>>>

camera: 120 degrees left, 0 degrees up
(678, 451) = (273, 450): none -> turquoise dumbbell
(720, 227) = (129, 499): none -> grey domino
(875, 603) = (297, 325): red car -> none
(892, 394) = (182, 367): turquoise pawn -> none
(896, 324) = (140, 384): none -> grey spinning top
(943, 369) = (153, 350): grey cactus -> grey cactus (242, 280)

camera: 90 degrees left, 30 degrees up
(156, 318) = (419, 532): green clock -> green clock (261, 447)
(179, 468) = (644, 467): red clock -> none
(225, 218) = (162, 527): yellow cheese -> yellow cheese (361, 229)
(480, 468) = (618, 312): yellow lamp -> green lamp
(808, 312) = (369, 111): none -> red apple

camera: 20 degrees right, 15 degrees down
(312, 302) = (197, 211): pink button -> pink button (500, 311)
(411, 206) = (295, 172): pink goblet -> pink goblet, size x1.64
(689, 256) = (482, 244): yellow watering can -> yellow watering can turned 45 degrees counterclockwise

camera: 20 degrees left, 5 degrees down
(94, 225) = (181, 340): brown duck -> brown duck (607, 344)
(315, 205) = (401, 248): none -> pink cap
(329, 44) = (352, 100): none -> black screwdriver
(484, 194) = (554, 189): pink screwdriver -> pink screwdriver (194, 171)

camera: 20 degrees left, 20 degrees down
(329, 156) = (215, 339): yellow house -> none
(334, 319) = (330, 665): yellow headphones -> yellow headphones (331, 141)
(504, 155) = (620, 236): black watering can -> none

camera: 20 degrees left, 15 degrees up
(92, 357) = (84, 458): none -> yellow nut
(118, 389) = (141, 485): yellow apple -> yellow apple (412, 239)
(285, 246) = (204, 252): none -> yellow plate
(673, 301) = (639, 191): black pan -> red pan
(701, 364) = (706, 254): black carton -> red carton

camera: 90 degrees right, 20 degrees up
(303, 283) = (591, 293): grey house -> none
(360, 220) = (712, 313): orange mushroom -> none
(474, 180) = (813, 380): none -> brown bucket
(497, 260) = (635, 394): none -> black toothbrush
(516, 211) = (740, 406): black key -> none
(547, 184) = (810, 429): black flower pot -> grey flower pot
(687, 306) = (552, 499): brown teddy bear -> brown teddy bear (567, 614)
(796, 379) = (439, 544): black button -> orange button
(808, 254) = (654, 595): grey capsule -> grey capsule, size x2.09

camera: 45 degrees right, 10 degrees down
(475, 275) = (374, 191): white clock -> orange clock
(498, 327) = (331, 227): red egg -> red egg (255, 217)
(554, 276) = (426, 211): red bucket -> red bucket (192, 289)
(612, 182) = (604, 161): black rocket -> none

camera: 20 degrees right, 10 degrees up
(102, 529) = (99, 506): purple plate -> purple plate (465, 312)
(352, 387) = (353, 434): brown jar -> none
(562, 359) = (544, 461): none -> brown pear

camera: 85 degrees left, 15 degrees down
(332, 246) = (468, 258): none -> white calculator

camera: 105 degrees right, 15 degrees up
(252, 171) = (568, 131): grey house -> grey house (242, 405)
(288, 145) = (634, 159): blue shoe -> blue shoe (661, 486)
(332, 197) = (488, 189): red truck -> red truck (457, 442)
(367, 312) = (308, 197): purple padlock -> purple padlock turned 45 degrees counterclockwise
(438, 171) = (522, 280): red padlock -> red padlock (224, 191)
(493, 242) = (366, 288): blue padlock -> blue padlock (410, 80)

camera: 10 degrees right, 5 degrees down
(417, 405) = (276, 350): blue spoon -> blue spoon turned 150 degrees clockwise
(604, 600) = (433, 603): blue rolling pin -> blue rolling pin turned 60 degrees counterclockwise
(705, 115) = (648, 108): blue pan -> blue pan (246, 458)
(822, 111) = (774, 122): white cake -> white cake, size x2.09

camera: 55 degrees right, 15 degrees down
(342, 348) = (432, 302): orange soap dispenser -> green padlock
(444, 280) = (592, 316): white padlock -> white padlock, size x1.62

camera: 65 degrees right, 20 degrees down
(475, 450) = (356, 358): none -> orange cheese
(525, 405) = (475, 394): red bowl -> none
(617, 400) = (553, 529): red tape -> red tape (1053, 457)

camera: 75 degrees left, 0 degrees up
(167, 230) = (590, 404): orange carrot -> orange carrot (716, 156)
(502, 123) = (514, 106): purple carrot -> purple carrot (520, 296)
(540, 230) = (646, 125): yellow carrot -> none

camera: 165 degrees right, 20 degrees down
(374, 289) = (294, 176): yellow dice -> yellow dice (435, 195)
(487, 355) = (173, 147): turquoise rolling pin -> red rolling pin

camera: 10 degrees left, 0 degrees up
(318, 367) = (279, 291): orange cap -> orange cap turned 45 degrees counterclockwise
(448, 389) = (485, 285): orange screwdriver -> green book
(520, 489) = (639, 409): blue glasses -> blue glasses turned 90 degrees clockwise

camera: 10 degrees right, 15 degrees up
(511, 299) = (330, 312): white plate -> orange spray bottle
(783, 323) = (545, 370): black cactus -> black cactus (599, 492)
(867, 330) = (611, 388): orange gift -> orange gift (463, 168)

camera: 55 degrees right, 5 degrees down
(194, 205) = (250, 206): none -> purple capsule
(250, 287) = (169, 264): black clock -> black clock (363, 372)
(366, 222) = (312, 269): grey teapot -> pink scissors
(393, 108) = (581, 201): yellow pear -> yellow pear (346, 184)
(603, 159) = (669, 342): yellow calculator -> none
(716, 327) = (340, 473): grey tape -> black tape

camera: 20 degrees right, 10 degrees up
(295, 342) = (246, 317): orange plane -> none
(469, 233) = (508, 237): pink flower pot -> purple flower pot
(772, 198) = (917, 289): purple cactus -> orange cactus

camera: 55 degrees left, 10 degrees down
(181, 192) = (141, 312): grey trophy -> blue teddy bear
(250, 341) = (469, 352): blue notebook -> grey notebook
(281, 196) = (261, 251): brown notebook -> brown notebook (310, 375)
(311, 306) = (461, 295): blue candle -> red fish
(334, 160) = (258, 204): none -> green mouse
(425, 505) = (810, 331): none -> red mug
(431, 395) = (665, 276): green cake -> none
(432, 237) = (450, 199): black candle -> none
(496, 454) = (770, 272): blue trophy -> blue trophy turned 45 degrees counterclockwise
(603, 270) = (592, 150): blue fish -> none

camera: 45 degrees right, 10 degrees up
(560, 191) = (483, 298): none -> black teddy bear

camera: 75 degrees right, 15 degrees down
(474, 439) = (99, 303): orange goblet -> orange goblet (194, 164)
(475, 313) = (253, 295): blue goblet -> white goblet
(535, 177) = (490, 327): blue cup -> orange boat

<<<

*Task objective:* Give the listing again. Leave every word as it stands.

*Result of the exercise:*
camera: 120 degrees left, 0 degrees up
(678, 451) = (273, 450): none -> turquoise dumbbell
(720, 227) = (129, 499): none -> grey domino
(875, 603) = (297, 325): red car -> none
(892, 394) = (182, 367): turquoise pawn -> none
(896, 324) = (140, 384): none -> grey spinning top
(943, 369) = (153, 350): grey cactus -> grey cactus (242, 280)

camera: 90 degrees left, 30 degrees up
(156, 318) = (419, 532): green clock -> green clock (261, 447)
(179, 468) = (644, 467): red clock -> none
(225, 218) = (162, 527): yellow cheese -> yellow cheese (361, 229)
(480, 468) = (618, 312): yellow lamp -> green lamp
(808, 312) = (369, 111): none -> red apple

camera: 20 degrees right, 15 degrees down
(312, 302) = (197, 211): pink button -> pink button (500, 311)
(411, 206) = (295, 172): pink goblet -> pink goblet, size x1.64
(689, 256) = (482, 244): yellow watering can -> yellow watering can turned 45 degrees counterclockwise

camera: 20 degrees left, 5 degrees down
(94, 225) = (181, 340): brown duck -> brown duck (607, 344)
(315, 205) = (401, 248): none -> pink cap
(329, 44) = (352, 100): none -> black screwdriver
(484, 194) = (554, 189): pink screwdriver -> pink screwdriver (194, 171)

camera: 20 degrees left, 20 degrees down
(329, 156) = (215, 339): yellow house -> none
(334, 319) = (330, 665): yellow headphones -> yellow headphones (331, 141)
(504, 155) = (620, 236): black watering can -> none

camera: 20 degrees left, 15 degrees up
(92, 357) = (84, 458): none -> yellow nut
(118, 389) = (141, 485): yellow apple -> yellow apple (412, 239)
(285, 246) = (204, 252): none -> yellow plate
(673, 301) = (639, 191): black pan -> red pan
(701, 364) = (706, 254): black carton -> red carton

camera: 90 degrees right, 20 degrees up
(303, 283) = (591, 293): grey house -> none
(360, 220) = (712, 313): orange mushroom -> none
(474, 180) = (813, 380): none -> brown bucket
(497, 260) = (635, 394): none -> black toothbrush
(516, 211) = (740, 406): black key -> none
(547, 184) = (810, 429): black flower pot -> grey flower pot
(687, 306) = (552, 499): brown teddy bear -> brown teddy bear (567, 614)
(796, 379) = (439, 544): black button -> orange button
(808, 254) = (654, 595): grey capsule -> grey capsule, size x2.09

camera: 45 degrees right, 10 degrees down
(475, 275) = (374, 191): white clock -> orange clock
(498, 327) = (331, 227): red egg -> red egg (255, 217)
(554, 276) = (426, 211): red bucket -> red bucket (192, 289)
(612, 182) = (604, 161): black rocket -> none

camera: 20 degrees right, 10 degrees up
(102, 529) = (99, 506): purple plate -> purple plate (465, 312)
(352, 387) = (353, 434): brown jar -> none
(562, 359) = (544, 461): none -> brown pear

camera: 85 degrees left, 15 degrees down
(332, 246) = (468, 258): none -> white calculator

camera: 105 degrees right, 15 degrees up
(252, 171) = (568, 131): grey house -> grey house (242, 405)
(288, 145) = (634, 159): blue shoe -> blue shoe (661, 486)
(332, 197) = (488, 189): red truck -> red truck (457, 442)
(367, 312) = (308, 197): purple padlock -> purple padlock turned 45 degrees counterclockwise
(438, 171) = (522, 280): red padlock -> red padlock (224, 191)
(493, 242) = (366, 288): blue padlock -> blue padlock (410, 80)

camera: 10 degrees right, 5 degrees down
(417, 405) = (276, 350): blue spoon -> blue spoon turned 150 degrees clockwise
(604, 600) = (433, 603): blue rolling pin -> blue rolling pin turned 60 degrees counterclockwise
(705, 115) = (648, 108): blue pan -> blue pan (246, 458)
(822, 111) = (774, 122): white cake -> white cake, size x2.09

camera: 55 degrees right, 15 degrees down
(342, 348) = (432, 302): orange soap dispenser -> green padlock
(444, 280) = (592, 316): white padlock -> white padlock, size x1.62

camera: 65 degrees right, 20 degrees down
(475, 450) = (356, 358): none -> orange cheese
(525, 405) = (475, 394): red bowl -> none
(617, 400) = (553, 529): red tape -> red tape (1053, 457)

camera: 75 degrees left, 0 degrees up
(167, 230) = (590, 404): orange carrot -> orange carrot (716, 156)
(502, 123) = (514, 106): purple carrot -> purple carrot (520, 296)
(540, 230) = (646, 125): yellow carrot -> none

camera: 165 degrees right, 20 degrees down
(374, 289) = (294, 176): yellow dice -> yellow dice (435, 195)
(487, 355) = (173, 147): turquoise rolling pin -> red rolling pin

camera: 10 degrees left, 0 degrees up
(318, 367) = (279, 291): orange cap -> orange cap turned 45 degrees counterclockwise
(448, 389) = (485, 285): orange screwdriver -> green book
(520, 489) = (639, 409): blue glasses -> blue glasses turned 90 degrees clockwise

camera: 10 degrees right, 15 degrees up
(511, 299) = (330, 312): white plate -> orange spray bottle
(783, 323) = (545, 370): black cactus -> black cactus (599, 492)
(867, 330) = (611, 388): orange gift -> orange gift (463, 168)

camera: 55 degrees right, 5 degrees down
(194, 205) = (250, 206): none -> purple capsule
(250, 287) = (169, 264): black clock -> black clock (363, 372)
(366, 222) = (312, 269): grey teapot -> pink scissors
(393, 108) = (581, 201): yellow pear -> yellow pear (346, 184)
(603, 159) = (669, 342): yellow calculator -> none
(716, 327) = (340, 473): grey tape -> black tape

camera: 20 degrees right, 10 degrees up
(295, 342) = (246, 317): orange plane -> none
(469, 233) = (508, 237): pink flower pot -> purple flower pot
(772, 198) = (917, 289): purple cactus -> orange cactus

camera: 55 degrees left, 10 degrees down
(181, 192) = (141, 312): grey trophy -> blue teddy bear
(250, 341) = (469, 352): blue notebook -> grey notebook
(281, 196) = (261, 251): brown notebook -> brown notebook (310, 375)
(311, 306) = (461, 295): blue candle -> red fish
(334, 160) = (258, 204): none -> green mouse
(425, 505) = (810, 331): none -> red mug
(431, 395) = (665, 276): green cake -> none
(432, 237) = (450, 199): black candle -> none
(496, 454) = (770, 272): blue trophy -> blue trophy turned 45 degrees counterclockwise
(603, 270) = (592, 150): blue fish -> none

camera: 45 degrees right, 10 degrees up
(560, 191) = (483, 298): none -> black teddy bear

camera: 75 degrees right, 15 degrees down
(474, 439) = (99, 303): orange goblet -> orange goblet (194, 164)
(475, 313) = (253, 295): blue goblet -> white goblet
(535, 177) = (490, 327): blue cup -> orange boat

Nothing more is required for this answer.